* _Exercise details_
The required answer is every line of the data containing the word "purple".

* _The data_
--

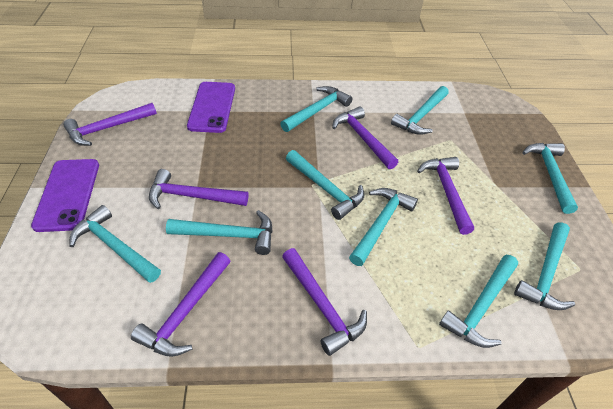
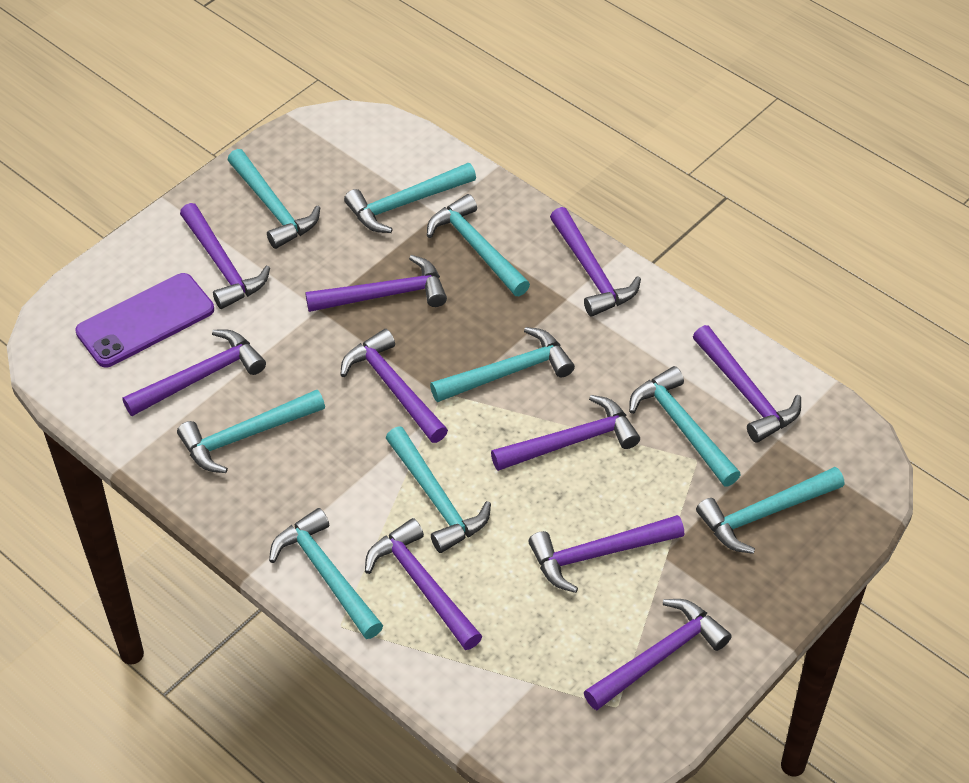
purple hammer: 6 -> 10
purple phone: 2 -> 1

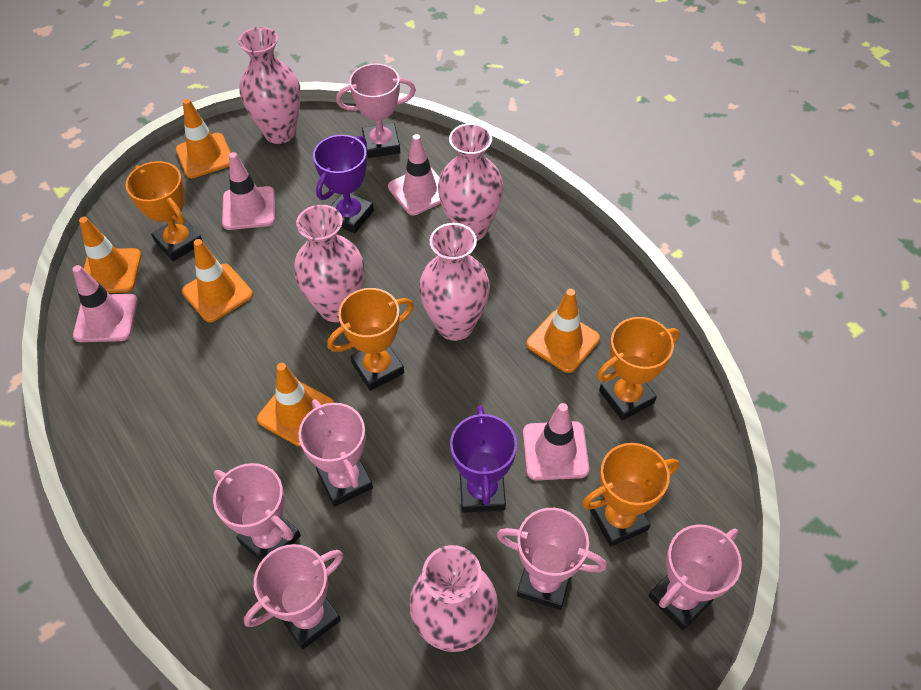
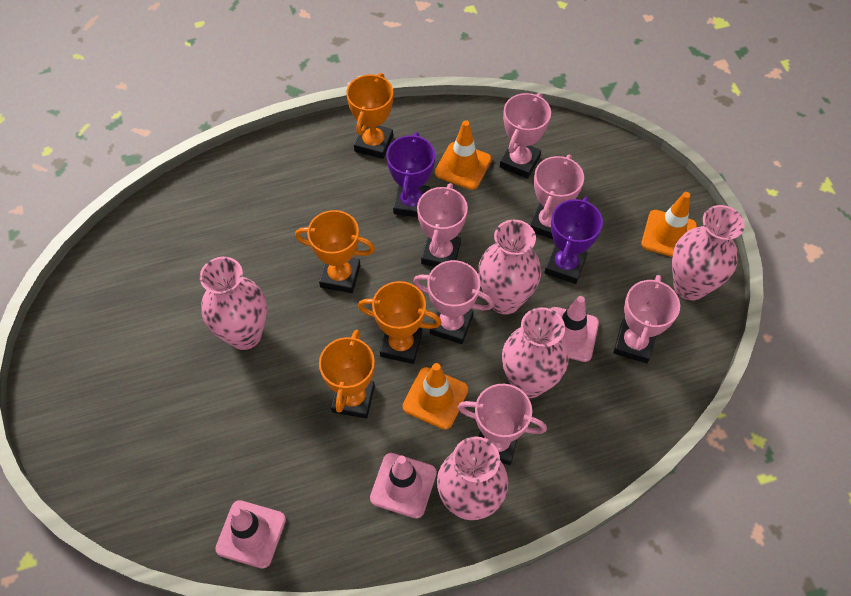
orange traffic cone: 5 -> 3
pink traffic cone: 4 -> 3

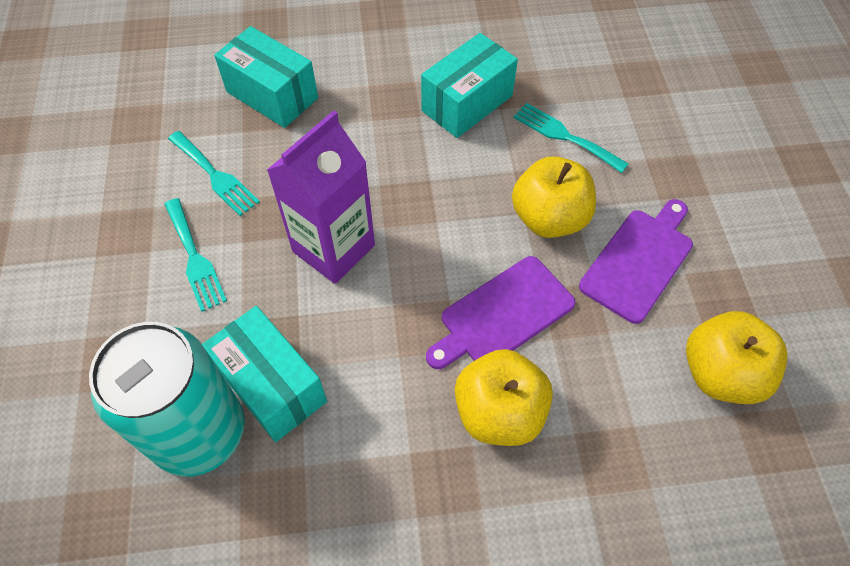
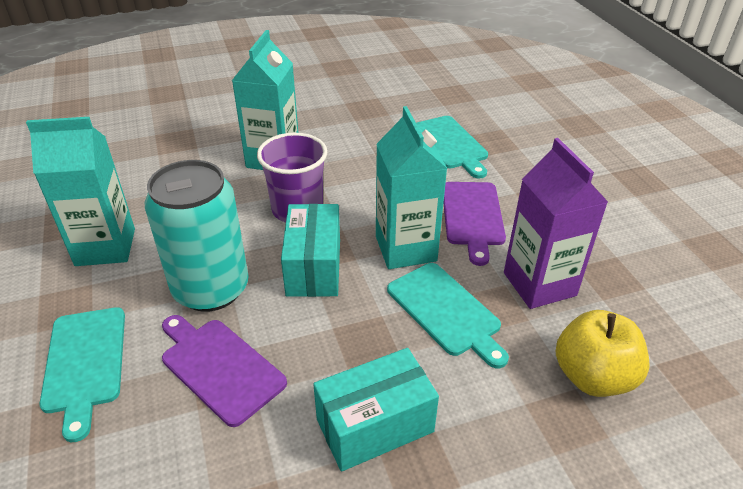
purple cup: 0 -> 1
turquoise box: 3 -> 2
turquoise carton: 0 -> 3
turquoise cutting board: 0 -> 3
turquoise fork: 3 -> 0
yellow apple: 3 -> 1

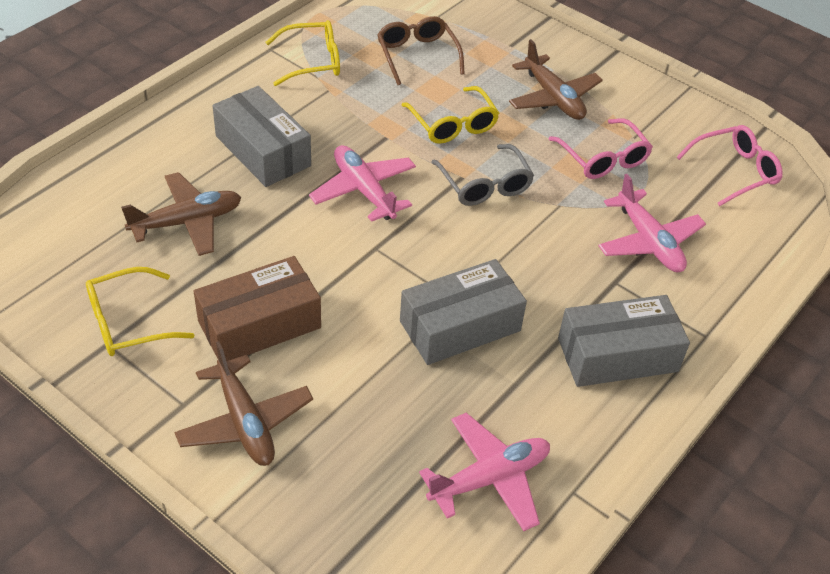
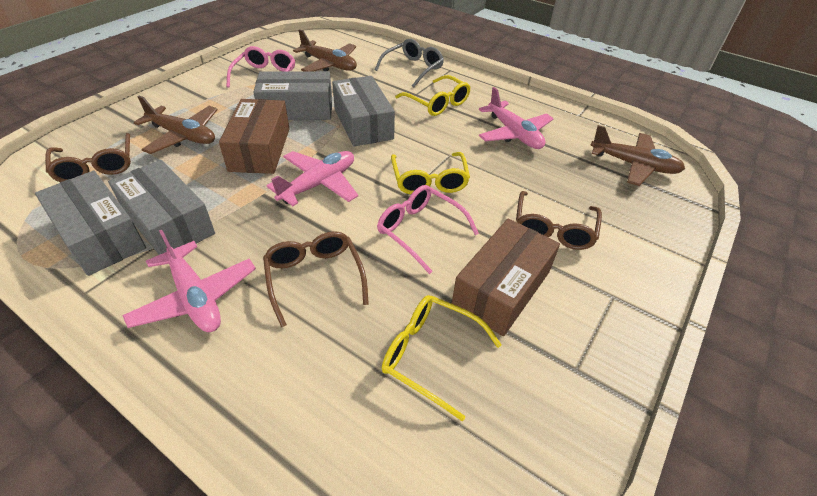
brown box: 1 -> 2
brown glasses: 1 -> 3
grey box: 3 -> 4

--

* _Your response_
purple hammer: 6 -> 10
purple phone: 2 -> 1
purple cup: 0 -> 1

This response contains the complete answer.